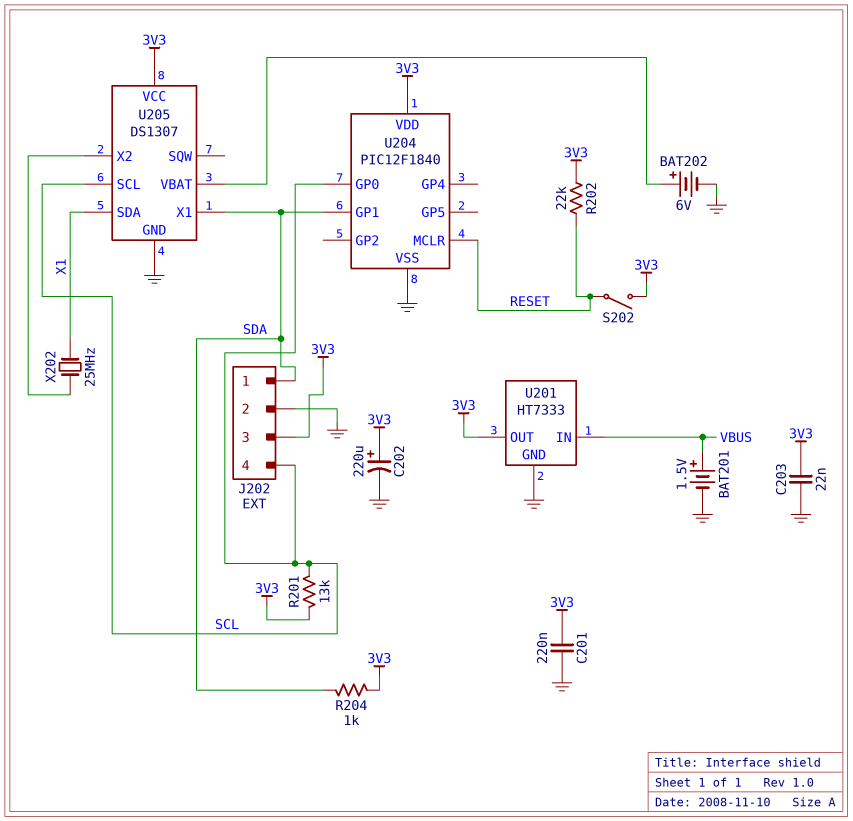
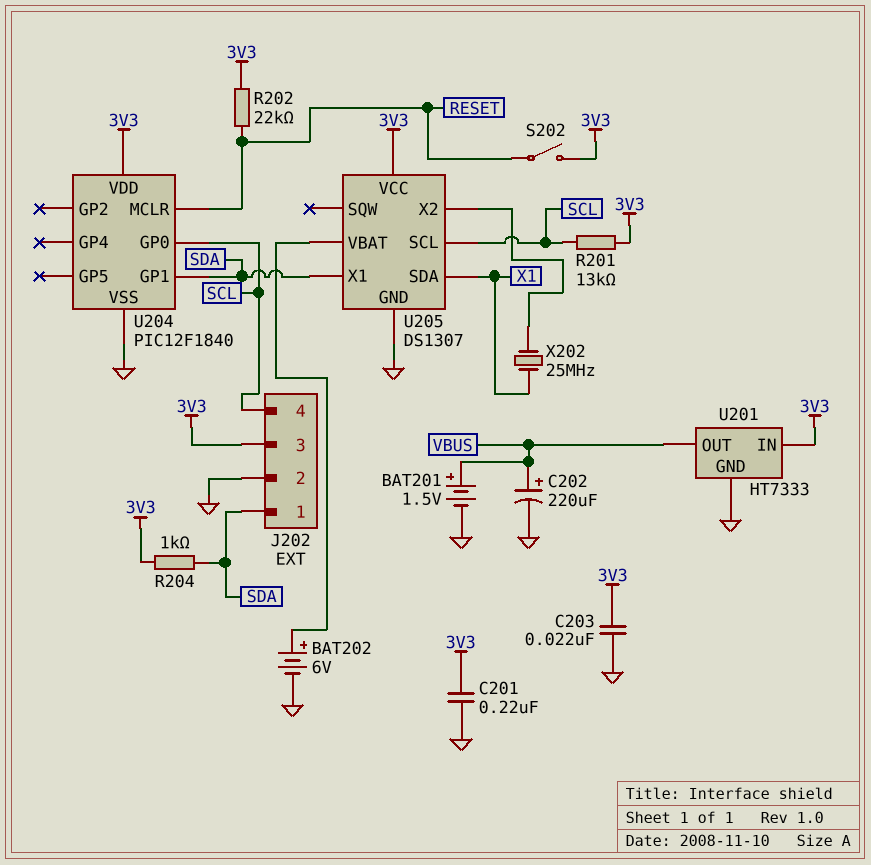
C202: 220uF (plus 3V3, minus GND) -> 220uF (plus VBUS, minus GND)
U201 pin IN: VBUS -> 3V3
U201 pin OUT: 3V3 -> VBUS

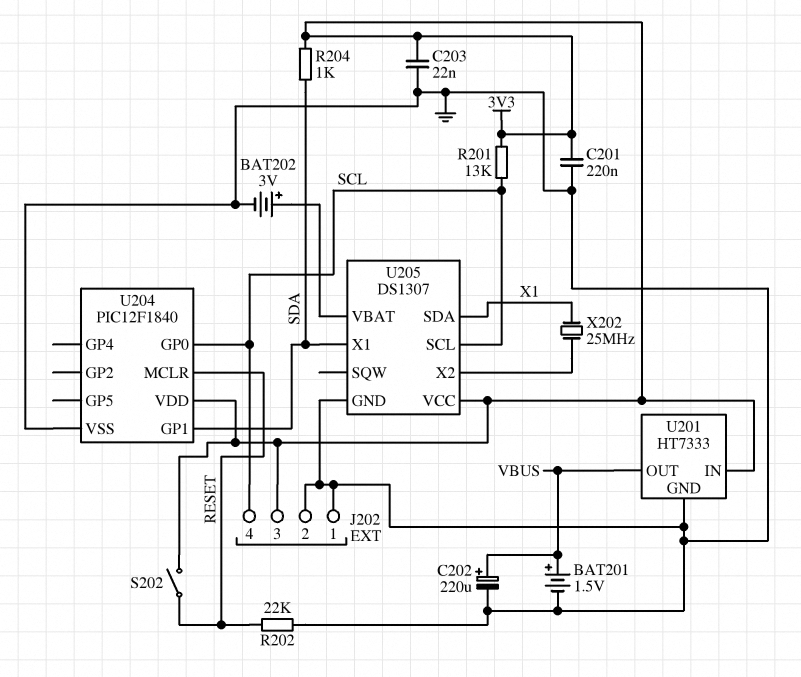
BAT202: 6V (plus U205/VBAT, minus GND) -> 3V (plus U205/VBAT, minus GND)
J202 pin 1: SDA -> GND
R202: 22k (3V3, RESET) -> 22k (GND, RESET)

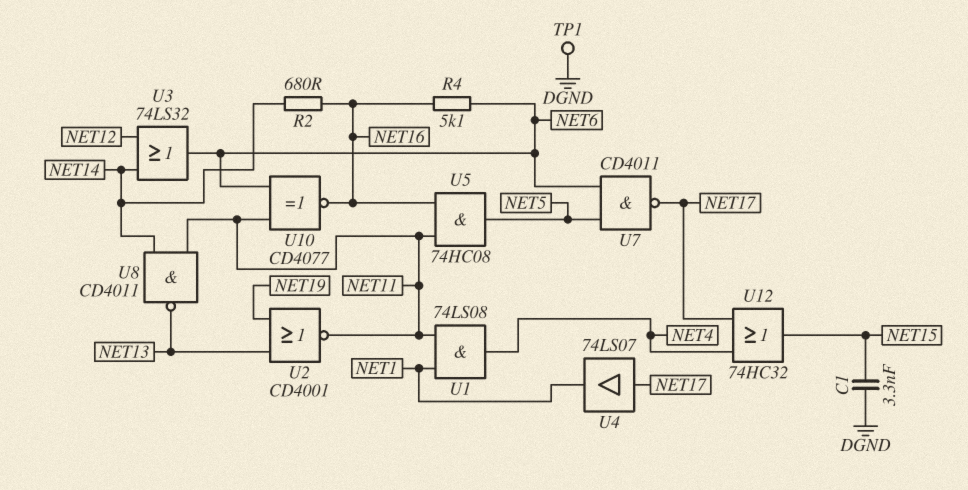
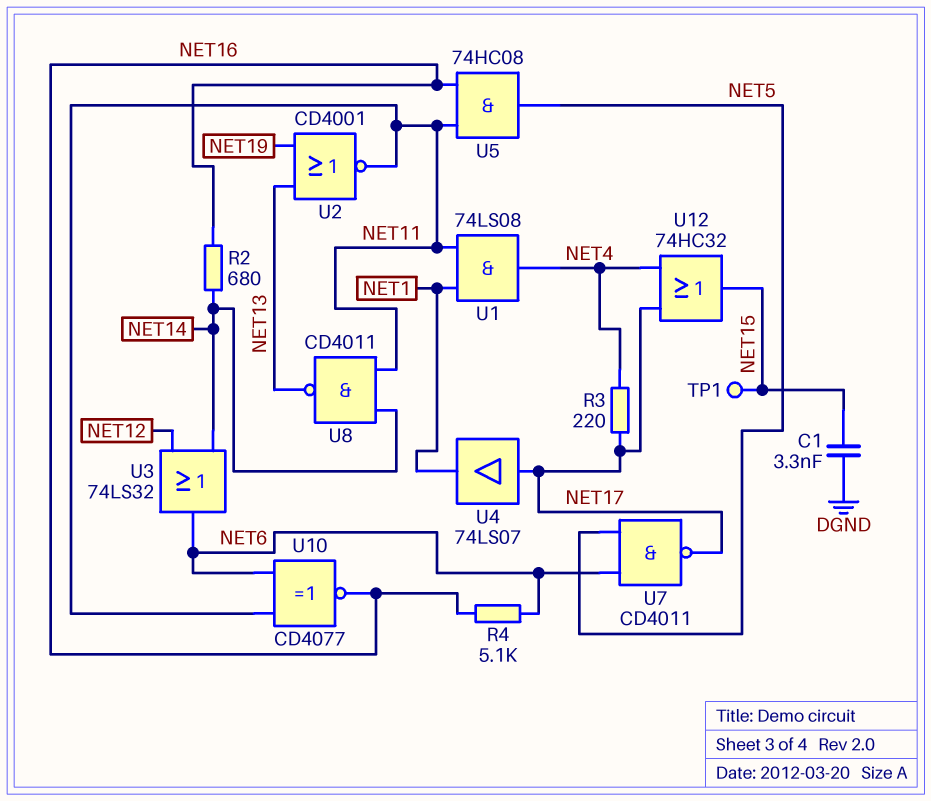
R3: none -> 220 (NET4, NET17)
TP1: test point (DGND) -> test point (NET15)

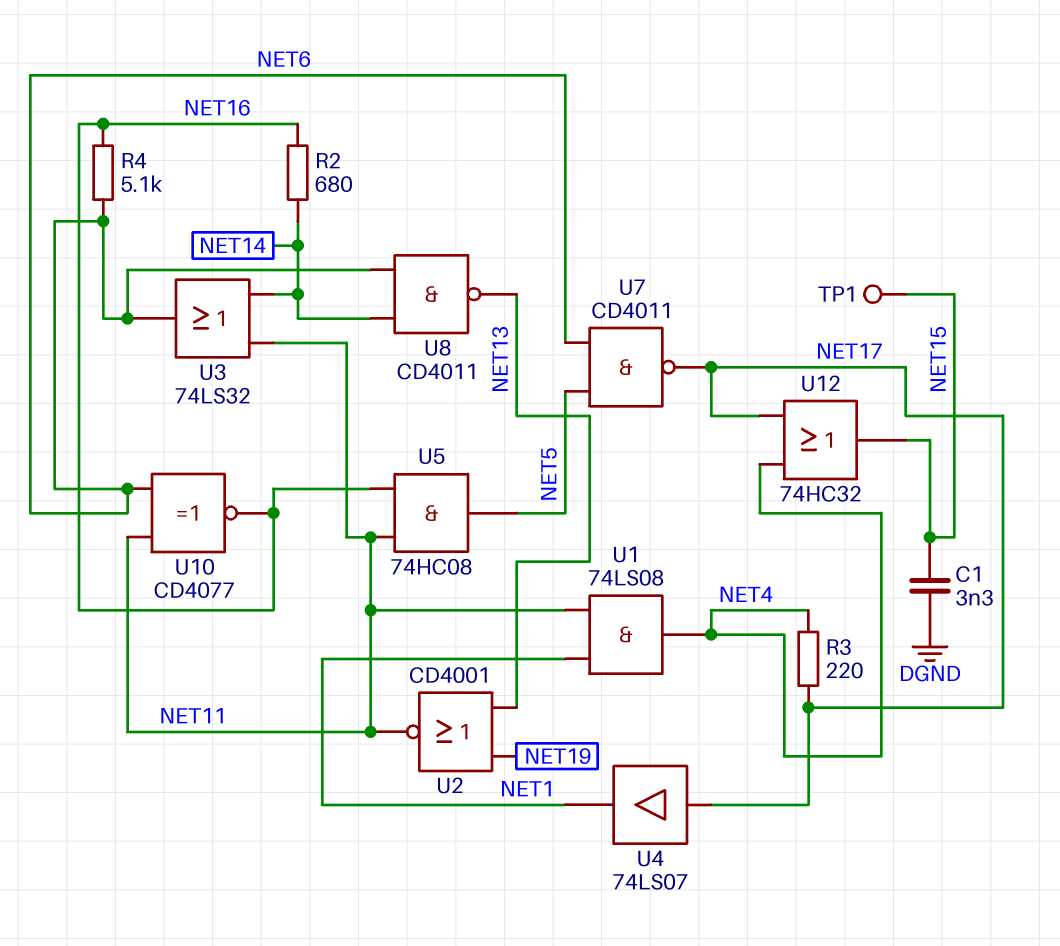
U3: OR 74LS32 (in NET12, in NET14, out NET6) -> OR 74LS32 (in NET11, in NET14, out NET6)
U8: NAND CD4011 (in NET11, in NET14, out NET13) -> NAND CD4011 (in NET6, in NET14, out NET13)

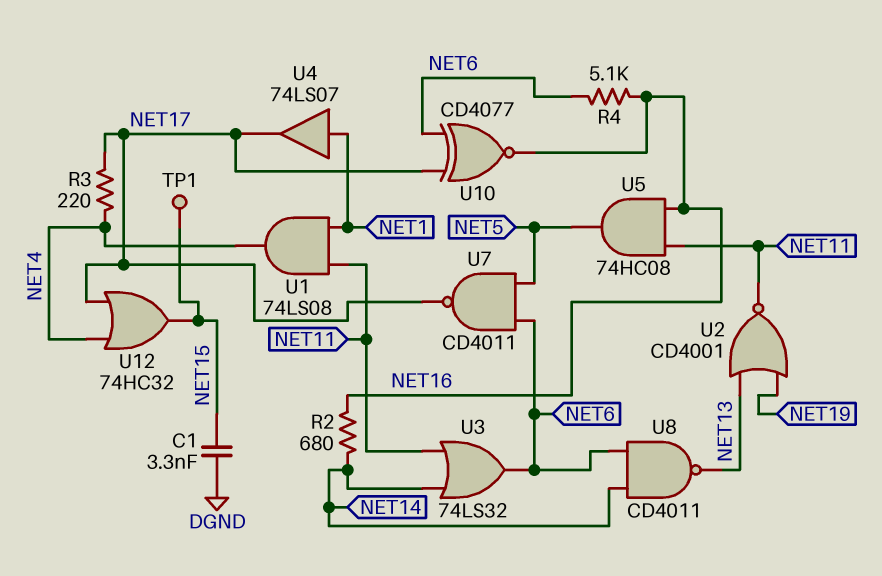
U4: buffer 74LS07 (in NET17, out NET1) -> buffer 74LS07 (in NET1, out NET17)
U10: XNOR CD4077 (in NET6, in NET11, out NET16) -> XNOR CD4077 (in NET6, in NET17, out NET16)

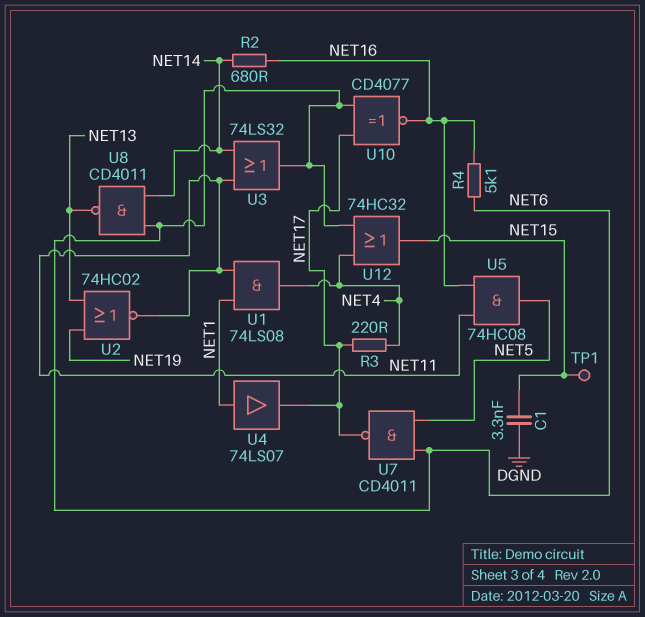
U2: NOR CD4001 (in NET13, in NET19, out NET11) -> NOR 74HC02 (in NET13, in NET19, out NET11)
U12: OR 74HC32 (in NET4, in NET17, out NET15) -> OR 74HC32 (in NET4, in NET6, out NET15)

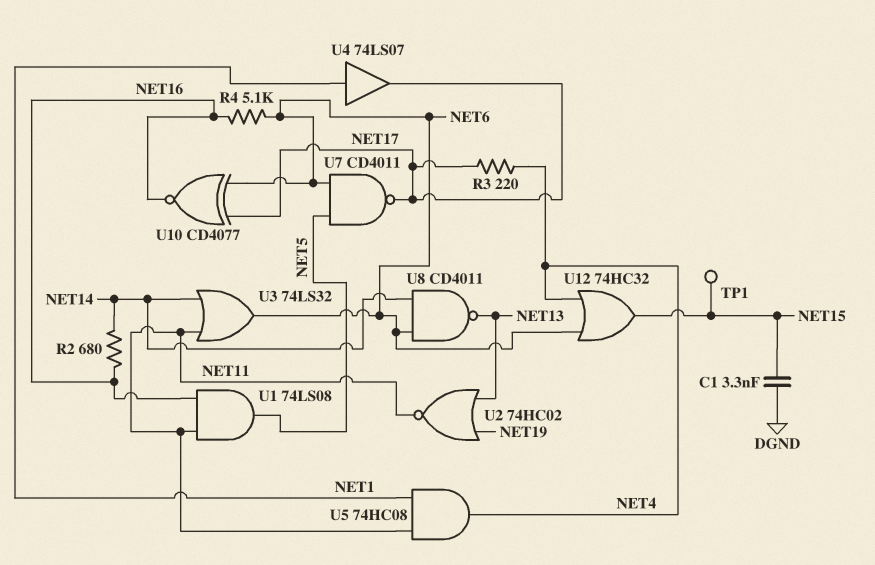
U1: AND 74LS08 (in NET1, in NET11, out NET4) -> AND 74LS08 (in NET11, in NET16, out NET5)
U5: AND 74HC08 (in NET11, in NET16, out NET5) -> AND 74HC08 (in NET1, in NET11, out NET4)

Work to be completed: Tally up the lines in the preceding listing that contain the string "plus". Respond with the number and nothing else.

Completed exercise: 2